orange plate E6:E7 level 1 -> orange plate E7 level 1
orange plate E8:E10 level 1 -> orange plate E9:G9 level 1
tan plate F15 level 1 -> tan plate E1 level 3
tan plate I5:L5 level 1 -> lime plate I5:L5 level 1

--

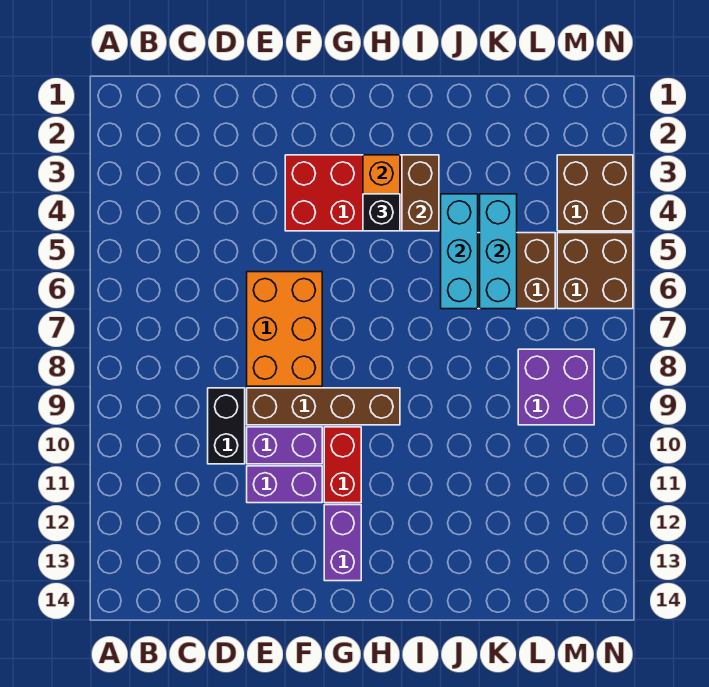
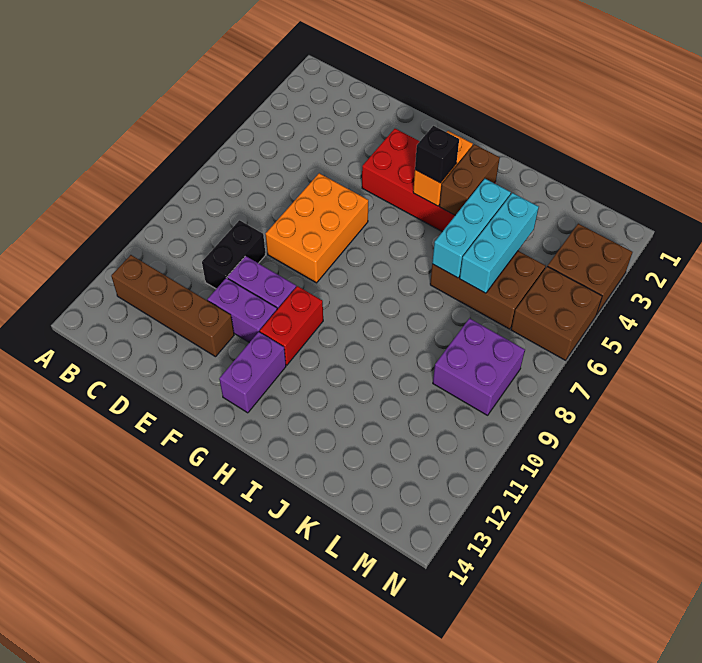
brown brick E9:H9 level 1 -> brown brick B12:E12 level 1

_TASK ITEM_. For the word "plate", say how many lines of the records above contain it. Reply with the number alone.

_TASK OUTPUT_. 4